▶ _INSTRUCTIONS FOR THE TASK_: Of all the entries below, only the lines from the one with "new: juguete apilable [amarillo] 125 379" up to and including the one with "was: green pyramid" are to be duplicated exactly.

◇ ◇ ◇ ◇

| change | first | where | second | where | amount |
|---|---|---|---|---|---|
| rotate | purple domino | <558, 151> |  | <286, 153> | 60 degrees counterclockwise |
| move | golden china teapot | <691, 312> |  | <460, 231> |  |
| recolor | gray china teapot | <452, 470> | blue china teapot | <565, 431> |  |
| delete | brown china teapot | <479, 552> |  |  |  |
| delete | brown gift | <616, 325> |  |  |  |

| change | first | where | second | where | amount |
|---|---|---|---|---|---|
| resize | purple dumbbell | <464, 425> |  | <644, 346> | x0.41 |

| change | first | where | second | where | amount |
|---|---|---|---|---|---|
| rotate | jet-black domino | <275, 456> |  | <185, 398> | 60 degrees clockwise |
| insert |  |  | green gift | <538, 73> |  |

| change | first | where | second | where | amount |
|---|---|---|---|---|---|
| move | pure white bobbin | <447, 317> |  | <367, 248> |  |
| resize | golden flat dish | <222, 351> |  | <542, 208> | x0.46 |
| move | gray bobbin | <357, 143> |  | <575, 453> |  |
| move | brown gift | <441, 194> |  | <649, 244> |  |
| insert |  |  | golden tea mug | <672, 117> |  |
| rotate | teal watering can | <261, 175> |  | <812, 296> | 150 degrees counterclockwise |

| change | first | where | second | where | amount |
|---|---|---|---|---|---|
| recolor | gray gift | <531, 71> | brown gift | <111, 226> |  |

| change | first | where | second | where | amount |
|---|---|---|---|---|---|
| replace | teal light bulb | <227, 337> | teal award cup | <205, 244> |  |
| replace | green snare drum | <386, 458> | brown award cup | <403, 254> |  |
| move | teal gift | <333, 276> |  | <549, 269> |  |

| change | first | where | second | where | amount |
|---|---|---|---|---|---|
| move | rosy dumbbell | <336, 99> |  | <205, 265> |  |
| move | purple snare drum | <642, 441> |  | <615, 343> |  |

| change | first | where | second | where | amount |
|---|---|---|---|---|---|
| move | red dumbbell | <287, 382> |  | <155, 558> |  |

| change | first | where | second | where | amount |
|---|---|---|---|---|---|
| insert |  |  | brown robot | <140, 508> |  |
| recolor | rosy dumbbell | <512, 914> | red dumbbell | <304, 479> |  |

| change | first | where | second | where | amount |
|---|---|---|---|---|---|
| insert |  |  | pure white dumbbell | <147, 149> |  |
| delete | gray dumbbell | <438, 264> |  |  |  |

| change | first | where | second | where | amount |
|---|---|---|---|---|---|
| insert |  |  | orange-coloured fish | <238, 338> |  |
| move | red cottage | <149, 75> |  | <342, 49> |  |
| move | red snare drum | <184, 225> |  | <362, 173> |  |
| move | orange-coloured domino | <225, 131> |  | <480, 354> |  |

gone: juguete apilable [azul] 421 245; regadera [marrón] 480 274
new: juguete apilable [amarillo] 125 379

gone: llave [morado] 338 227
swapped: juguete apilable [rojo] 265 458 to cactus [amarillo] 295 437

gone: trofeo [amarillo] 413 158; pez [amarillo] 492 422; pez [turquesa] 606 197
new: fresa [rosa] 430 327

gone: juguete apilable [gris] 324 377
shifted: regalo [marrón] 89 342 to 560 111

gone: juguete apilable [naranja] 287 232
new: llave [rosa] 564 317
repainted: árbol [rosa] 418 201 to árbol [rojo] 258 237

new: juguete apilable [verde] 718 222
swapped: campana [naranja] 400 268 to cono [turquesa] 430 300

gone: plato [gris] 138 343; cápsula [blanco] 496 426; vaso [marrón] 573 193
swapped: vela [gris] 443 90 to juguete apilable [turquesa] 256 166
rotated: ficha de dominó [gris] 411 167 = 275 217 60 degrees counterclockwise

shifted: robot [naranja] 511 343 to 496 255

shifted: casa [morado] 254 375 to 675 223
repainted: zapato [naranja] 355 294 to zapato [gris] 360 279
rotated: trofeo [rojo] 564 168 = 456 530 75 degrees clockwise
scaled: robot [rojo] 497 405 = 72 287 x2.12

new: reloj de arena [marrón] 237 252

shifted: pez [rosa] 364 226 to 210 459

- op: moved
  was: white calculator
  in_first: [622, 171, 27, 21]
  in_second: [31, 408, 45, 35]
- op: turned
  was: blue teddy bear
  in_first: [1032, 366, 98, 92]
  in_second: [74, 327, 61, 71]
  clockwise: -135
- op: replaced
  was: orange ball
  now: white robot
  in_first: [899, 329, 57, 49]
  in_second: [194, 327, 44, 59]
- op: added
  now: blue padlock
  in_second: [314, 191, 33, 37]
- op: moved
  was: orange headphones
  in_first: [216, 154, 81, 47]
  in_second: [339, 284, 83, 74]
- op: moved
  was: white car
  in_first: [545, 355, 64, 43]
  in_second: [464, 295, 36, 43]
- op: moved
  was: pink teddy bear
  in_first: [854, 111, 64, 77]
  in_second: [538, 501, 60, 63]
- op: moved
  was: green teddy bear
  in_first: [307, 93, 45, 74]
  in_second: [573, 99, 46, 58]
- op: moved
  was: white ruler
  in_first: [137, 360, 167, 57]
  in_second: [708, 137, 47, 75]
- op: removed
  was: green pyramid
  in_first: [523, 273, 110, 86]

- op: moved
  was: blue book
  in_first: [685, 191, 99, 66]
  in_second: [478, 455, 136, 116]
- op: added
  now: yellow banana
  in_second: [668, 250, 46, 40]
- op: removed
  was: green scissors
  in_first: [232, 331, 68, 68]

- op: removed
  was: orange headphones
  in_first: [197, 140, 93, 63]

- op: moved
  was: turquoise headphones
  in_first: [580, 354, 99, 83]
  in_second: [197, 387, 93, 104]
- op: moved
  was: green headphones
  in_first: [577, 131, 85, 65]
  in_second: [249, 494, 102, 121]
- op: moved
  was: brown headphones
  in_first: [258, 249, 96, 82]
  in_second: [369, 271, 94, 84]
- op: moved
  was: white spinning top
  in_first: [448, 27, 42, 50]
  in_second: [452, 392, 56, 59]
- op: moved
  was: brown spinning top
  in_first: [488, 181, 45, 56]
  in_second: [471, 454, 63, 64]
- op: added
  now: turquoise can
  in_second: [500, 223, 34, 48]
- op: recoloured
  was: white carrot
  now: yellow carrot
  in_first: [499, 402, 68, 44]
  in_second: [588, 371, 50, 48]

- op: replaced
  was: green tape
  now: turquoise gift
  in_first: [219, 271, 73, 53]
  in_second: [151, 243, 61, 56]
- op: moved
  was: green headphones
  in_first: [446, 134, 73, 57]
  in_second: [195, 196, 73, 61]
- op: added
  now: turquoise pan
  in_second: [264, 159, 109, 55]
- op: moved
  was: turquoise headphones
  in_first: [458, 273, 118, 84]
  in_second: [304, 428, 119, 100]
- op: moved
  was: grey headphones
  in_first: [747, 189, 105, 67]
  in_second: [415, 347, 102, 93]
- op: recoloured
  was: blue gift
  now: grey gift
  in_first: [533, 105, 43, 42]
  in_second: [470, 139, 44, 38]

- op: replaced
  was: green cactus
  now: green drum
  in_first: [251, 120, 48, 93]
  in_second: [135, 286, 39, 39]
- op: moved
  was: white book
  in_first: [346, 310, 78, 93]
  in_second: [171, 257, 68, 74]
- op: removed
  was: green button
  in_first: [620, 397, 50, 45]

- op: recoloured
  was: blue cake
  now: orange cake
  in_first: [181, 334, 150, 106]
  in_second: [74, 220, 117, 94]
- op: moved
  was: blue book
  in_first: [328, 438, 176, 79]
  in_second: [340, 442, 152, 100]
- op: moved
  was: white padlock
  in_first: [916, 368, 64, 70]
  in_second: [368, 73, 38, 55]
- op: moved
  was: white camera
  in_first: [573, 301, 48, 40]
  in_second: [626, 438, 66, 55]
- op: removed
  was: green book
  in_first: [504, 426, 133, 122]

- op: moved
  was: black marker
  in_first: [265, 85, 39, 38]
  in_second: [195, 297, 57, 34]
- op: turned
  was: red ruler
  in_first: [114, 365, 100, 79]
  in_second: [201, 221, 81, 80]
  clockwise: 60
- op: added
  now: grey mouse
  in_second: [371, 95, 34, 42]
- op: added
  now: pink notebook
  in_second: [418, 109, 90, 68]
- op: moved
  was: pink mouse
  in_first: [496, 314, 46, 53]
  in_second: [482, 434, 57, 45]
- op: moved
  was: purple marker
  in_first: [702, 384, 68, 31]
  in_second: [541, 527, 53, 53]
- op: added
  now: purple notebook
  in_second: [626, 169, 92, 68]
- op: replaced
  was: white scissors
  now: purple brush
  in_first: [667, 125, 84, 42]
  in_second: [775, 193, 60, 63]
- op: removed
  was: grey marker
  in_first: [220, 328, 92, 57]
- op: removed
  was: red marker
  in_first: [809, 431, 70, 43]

◇ ◇ ◇ ◇

▶ _RESPONSE FOR THIS EXERCISE_:
new: juguete apilable [amarillo] 125 379

gone: llave [morado] 338 227
swapped: juguete apilable [rojo] 265 458 to cactus [amarillo] 295 437

gone: trofeo [amarillo] 413 158; pez [amarillo] 492 422; pez [turquesa] 606 197
new: fresa [rosa] 430 327

gone: juguete apilable [gris] 324 377
shifted: regalo [marrón] 89 342 to 560 111

gone: juguete apilable [naranja] 287 232
new: llave [rosa] 564 317
repainted: árbol [rosa] 418 201 to árbol [rojo] 258 237

new: juguete apilable [verde] 718 222
swapped: campana [naranja] 400 268 to cono [turquesa] 430 300

gone: plato [gris] 138 343; cápsula [blanco] 496 426; vaso [marrón] 573 193
swapped: vela [gris] 443 90 to juguete apilable [turquesa] 256 166
rotated: ficha de dominó [gris] 411 167 = 275 217 60 degrees counterclockwise

shifted: robot [naranja] 511 343 to 496 255

shifted: casa [morado] 254 375 to 675 223
repainted: zapato [naranja] 355 294 to zapato [gris] 360 279
rotated: trofeo [rojo] 564 168 = 456 530 75 degrees clockwise
scaled: robot [rojo] 497 405 = 72 287 x2.12

new: reloj de arena [marrón] 237 252

shifted: pez [rosa] 364 226 to 210 459

- op: moved
  was: white calculator
  in_first: [622, 171, 27, 21]
  in_second: [31, 408, 45, 35]
- op: turned
  was: blue teddy bear
  in_first: [1032, 366, 98, 92]
  in_second: [74, 327, 61, 71]
  clockwise: -135
- op: replaced
  was: orange ball
  now: white robot
  in_first: [899, 329, 57, 49]
  in_second: [194, 327, 44, 59]
- op: added
  now: blue padlock
  in_second: [314, 191, 33, 37]
- op: moved
  was: orange headphones
  in_first: [216, 154, 81, 47]
  in_second: [339, 284, 83, 74]
- op: moved
  was: white car
  in_first: [545, 355, 64, 43]
  in_second: [464, 295, 36, 43]
- op: moved
  was: pink teddy bear
  in_first: [854, 111, 64, 77]
  in_second: [538, 501, 60, 63]
- op: moved
  was: green teddy bear
  in_first: [307, 93, 45, 74]
  in_second: [573, 99, 46, 58]
- op: moved
  was: white ruler
  in_first: [137, 360, 167, 57]
  in_second: [708, 137, 47, 75]
- op: removed
  was: green pyramid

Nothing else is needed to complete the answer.